* _Problem to work on_
Rewrite these lines with each "semicircle" changed to "half circle" and every other part kept the same.

* _Working data_
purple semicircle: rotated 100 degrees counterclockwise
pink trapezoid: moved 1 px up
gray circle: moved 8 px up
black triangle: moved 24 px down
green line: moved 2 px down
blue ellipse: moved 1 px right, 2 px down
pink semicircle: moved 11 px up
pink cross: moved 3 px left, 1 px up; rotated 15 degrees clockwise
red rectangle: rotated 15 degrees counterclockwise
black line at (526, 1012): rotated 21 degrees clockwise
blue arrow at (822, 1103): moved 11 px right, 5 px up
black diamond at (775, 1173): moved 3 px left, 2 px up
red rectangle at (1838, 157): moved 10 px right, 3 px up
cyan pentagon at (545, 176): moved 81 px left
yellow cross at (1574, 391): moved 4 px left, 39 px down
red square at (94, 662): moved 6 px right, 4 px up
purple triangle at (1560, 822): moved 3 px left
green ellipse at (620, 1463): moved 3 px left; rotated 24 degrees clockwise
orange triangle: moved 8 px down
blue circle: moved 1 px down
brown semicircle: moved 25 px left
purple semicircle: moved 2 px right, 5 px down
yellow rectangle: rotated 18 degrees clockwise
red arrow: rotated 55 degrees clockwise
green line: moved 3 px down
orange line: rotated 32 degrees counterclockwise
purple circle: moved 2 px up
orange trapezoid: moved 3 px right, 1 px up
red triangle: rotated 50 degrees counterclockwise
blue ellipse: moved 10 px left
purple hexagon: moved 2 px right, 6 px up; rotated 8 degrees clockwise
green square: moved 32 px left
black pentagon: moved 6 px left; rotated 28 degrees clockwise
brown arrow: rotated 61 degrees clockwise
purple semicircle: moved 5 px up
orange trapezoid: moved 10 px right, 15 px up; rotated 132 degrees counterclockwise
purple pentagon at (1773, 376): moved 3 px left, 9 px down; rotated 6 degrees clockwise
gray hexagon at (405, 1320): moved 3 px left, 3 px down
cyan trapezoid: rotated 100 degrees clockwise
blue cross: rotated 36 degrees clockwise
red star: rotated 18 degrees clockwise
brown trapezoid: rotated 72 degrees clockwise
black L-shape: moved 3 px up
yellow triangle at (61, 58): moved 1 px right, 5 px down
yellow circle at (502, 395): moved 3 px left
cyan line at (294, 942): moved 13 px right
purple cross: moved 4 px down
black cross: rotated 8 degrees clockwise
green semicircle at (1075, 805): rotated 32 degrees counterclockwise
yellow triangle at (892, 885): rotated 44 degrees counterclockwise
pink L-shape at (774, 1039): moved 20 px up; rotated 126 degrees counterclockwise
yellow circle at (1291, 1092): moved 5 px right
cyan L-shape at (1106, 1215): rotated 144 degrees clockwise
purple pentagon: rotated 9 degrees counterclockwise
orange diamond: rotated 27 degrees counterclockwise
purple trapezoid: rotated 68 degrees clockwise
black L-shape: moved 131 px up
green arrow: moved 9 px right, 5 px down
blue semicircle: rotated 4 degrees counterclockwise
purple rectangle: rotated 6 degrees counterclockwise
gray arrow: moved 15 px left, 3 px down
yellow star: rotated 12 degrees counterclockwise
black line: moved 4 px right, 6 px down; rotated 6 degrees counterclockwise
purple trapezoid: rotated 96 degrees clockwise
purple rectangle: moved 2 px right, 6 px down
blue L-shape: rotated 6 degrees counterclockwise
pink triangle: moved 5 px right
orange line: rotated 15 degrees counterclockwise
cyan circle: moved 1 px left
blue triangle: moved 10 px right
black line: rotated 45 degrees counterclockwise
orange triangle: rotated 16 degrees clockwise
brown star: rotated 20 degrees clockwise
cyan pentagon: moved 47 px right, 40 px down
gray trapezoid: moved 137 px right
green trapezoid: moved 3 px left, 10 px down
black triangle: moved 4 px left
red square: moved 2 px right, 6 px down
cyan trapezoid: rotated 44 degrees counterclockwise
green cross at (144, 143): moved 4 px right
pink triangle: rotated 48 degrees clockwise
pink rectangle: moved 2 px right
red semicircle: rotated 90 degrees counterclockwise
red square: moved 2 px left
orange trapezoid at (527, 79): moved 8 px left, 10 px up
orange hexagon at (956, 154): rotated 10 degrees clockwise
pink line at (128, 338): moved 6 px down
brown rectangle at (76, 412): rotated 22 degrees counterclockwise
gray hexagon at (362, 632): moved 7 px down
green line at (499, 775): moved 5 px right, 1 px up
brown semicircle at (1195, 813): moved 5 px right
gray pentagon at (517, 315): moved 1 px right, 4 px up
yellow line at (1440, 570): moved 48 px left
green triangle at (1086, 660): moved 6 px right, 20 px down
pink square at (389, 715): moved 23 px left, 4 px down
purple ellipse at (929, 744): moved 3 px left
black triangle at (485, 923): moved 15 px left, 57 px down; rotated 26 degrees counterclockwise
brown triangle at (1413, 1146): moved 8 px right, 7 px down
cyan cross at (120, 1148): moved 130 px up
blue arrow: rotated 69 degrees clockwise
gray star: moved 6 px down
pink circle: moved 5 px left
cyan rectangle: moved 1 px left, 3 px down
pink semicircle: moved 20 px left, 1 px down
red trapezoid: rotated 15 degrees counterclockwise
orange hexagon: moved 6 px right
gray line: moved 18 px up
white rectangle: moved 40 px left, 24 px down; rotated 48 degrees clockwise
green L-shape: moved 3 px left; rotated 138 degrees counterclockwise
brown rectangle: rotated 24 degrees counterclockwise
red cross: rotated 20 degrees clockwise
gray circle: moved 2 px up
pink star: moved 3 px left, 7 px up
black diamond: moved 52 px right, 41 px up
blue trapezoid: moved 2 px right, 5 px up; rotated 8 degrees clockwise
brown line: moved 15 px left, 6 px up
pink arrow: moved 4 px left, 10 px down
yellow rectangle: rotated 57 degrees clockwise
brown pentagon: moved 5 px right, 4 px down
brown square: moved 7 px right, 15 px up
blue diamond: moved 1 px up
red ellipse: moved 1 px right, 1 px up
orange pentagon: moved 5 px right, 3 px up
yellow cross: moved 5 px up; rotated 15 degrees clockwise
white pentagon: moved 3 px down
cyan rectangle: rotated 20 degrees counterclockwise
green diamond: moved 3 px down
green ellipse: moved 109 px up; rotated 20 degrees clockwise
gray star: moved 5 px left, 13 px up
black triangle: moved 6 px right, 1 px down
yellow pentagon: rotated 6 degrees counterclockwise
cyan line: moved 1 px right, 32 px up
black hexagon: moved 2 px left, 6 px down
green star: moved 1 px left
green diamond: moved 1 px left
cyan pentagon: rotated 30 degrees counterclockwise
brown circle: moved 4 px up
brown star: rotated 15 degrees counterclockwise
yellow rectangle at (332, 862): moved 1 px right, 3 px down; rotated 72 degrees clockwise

* _The response_
purple half circle: rotated 100 degrees counterclockwise
pink trapezoid: moved 1 px up
gray circle: moved 8 px up
black triangle: moved 24 px down
green line: moved 2 px down
blue ellipse: moved 1 px right, 2 px down
pink half circle: moved 11 px up
pink cross: moved 3 px left, 1 px up; rotated 15 degrees clockwise
red rectangle: rotated 15 degrees counterclockwise
black line at (526, 1012): rotated 21 degrees clockwise
blue arrow at (822, 1103): moved 11 px right, 5 px up
black diamond at (775, 1173): moved 3 px left, 2 px up
red rectangle at (1838, 157): moved 10 px right, 3 px up
cyan pentagon at (545, 176): moved 81 px left
yellow cross at (1574, 391): moved 4 px left, 39 px down
red square at (94, 662): moved 6 px right, 4 px up
purple triangle at (1560, 822): moved 3 px left
green ellipse at (620, 1463): moved 3 px left; rotated 24 degrees clockwise
orange triangle: moved 8 px down
blue circle: moved 1 px down
brown half circle: moved 25 px left
purple half circle: moved 2 px right, 5 px down
yellow rectangle: rotated 18 degrees clockwise
red arrow: rotated 55 degrees clockwise
green line: moved 3 px down
orange line: rotated 32 degrees counterclockwise
purple circle: moved 2 px up
orange trapezoid: moved 3 px right, 1 px up
red triangle: rotated 50 degrees counterclockwise
blue ellipse: moved 10 px left
purple hexagon: moved 2 px right, 6 px up; rotated 8 degrees clockwise
green square: moved 32 px left
black pentagon: moved 6 px left; rotated 28 degrees clockwise
brown arrow: rotated 61 degrees clockwise
purple half circle: moved 5 px up
orange trapezoid: moved 10 px right, 15 px up; rotated 132 degrees counterclockwise
purple pentagon at (1773, 376): moved 3 px left, 9 px down; rotated 6 degrees clockwise
gray hexagon at (405, 1320): moved 3 px left, 3 px down
cyan trapezoid: rotated 100 degrees clockwise
blue cross: rotated 36 degrees clockwise
red star: rotated 18 degrees clockwise
brown trapezoid: rotated 72 degrees clockwise
black L-shape: moved 3 px up
yellow triangle at (61, 58): moved 1 px right, 5 px down
yellow circle at (502, 395): moved 3 px left
cyan line at (294, 942): moved 13 px right
purple cross: moved 4 px down
black cross: rotated 8 degrees clockwise
green half circle at (1075, 805): rotated 32 degrees counterclockwise
yellow triangle at (892, 885): rotated 44 degrees counterclockwise
pink L-shape at (774, 1039): moved 20 px up; rotated 126 degrees counterclockwise
yellow circle at (1291, 1092): moved 5 px right
cyan L-shape at (1106, 1215): rotated 144 degrees clockwise
purple pentagon: rotated 9 degrees counterclockwise
orange diamond: rotated 27 degrees counterclockwise
purple trapezoid: rotated 68 degrees clockwise
black L-shape: moved 131 px up
green arrow: moved 9 px right, 5 px down
blue half circle: rotated 4 degrees counterclockwise
purple rectangle: rotated 6 degrees counterclockwise
gray arrow: moved 15 px left, 3 px down
yellow star: rotated 12 degrees counterclockwise
black line: moved 4 px right, 6 px down; rotated 6 degrees counterclockwise
purple trapezoid: rotated 96 degrees clockwise
purple rectangle: moved 2 px right, 6 px down
blue L-shape: rotated 6 degrees counterclockwise
pink triangle: moved 5 px right
orange line: rotated 15 degrees counterclockwise
cyan circle: moved 1 px left
blue triangle: moved 10 px right
black line: rotated 45 degrees counterclockwise
orange triangle: rotated 16 degrees clockwise
brown star: rotated 20 degrees clockwise
cyan pentagon: moved 47 px right, 40 px down
gray trapezoid: moved 137 px right
green trapezoid: moved 3 px left, 10 px down
black triangle: moved 4 px left
red square: moved 2 px right, 6 px down
cyan trapezoid: rotated 44 degrees counterclockwise
green cross at (144, 143): moved 4 px right
pink triangle: rotated 48 degrees clockwise
pink rectangle: moved 2 px right
red half circle: rotated 90 degrees counterclockwise
red square: moved 2 px left
orange trapezoid at (527, 79): moved 8 px left, 10 px up
orange hexagon at (956, 154): rotated 10 degrees clockwise
pink line at (128, 338): moved 6 px down
brown rectangle at (76, 412): rotated 22 degrees counterclockwise
gray hexagon at (362, 632): moved 7 px down
green line at (499, 775): moved 5 px right, 1 px up
brown half circle at (1195, 813): moved 5 px right
gray pentagon at (517, 315): moved 1 px right, 4 px up
yellow line at (1440, 570): moved 48 px left
green triangle at (1086, 660): moved 6 px right, 20 px down
pink square at (389, 715): moved 23 px left, 4 px down
purple ellipse at (929, 744): moved 3 px left
black triangle at (485, 923): moved 15 px left, 57 px down; rotated 26 degrees counterclockwise
brown triangle at (1413, 1146): moved 8 px right, 7 px down
cyan cross at (120, 1148): moved 130 px up
blue arrow: rotated 69 degrees clockwise
gray star: moved 6 px down
pink circle: moved 5 px left
cyan rectangle: moved 1 px left, 3 px down
pink half circle: moved 20 px left, 1 px down
red trapezoid: rotated 15 degrees counterclockwise
orange hexagon: moved 6 px right
gray line: moved 18 px up
white rectangle: moved 40 px left, 24 px down; rotated 48 degrees clockwise
green L-shape: moved 3 px left; rotated 138 degrees counterclockwise
brown rectangle: rotated 24 degrees counterclockwise
red cross: rotated 20 degrees clockwise
gray circle: moved 2 px up
pink star: moved 3 px left, 7 px up
black diamond: moved 52 px right, 41 px up
blue trapezoid: moved 2 px right, 5 px up; rotated 8 degrees clockwise
brown line: moved 15 px left, 6 px up
pink arrow: moved 4 px left, 10 px down
yellow rectangle: rotated 57 degrees clockwise
brown pentagon: moved 5 px right, 4 px down
brown square: moved 7 px right, 15 px up
blue diamond: moved 1 px up
red ellipse: moved 1 px right, 1 px up
orange pentagon: moved 5 px right, 3 px up
yellow cross: moved 5 px up; rotated 15 degrees clockwise
white pentagon: moved 3 px down
cyan rectangle: rotated 20 degrees counterclockwise
green diamond: moved 3 px down
green ellipse: moved 109 px up; rotated 20 degrees clockwise
gray star: moved 5 px left, 13 px up
black triangle: moved 6 px right, 1 px down
yellow pentagon: rotated 6 degrees counterclockwise
cyan line: moved 1 px right, 32 px up
black hexagon: moved 2 px left, 6 px down
green star: moved 1 px left
green diamond: moved 1 px left
cyan pentagon: rotated 30 degrees counterclockwise
brown circle: moved 4 px up
brown star: rotated 15 degrees counterclockwise
yellow rectangle at (332, 862): moved 1 px right, 3 px down; rotated 72 degrees clockwise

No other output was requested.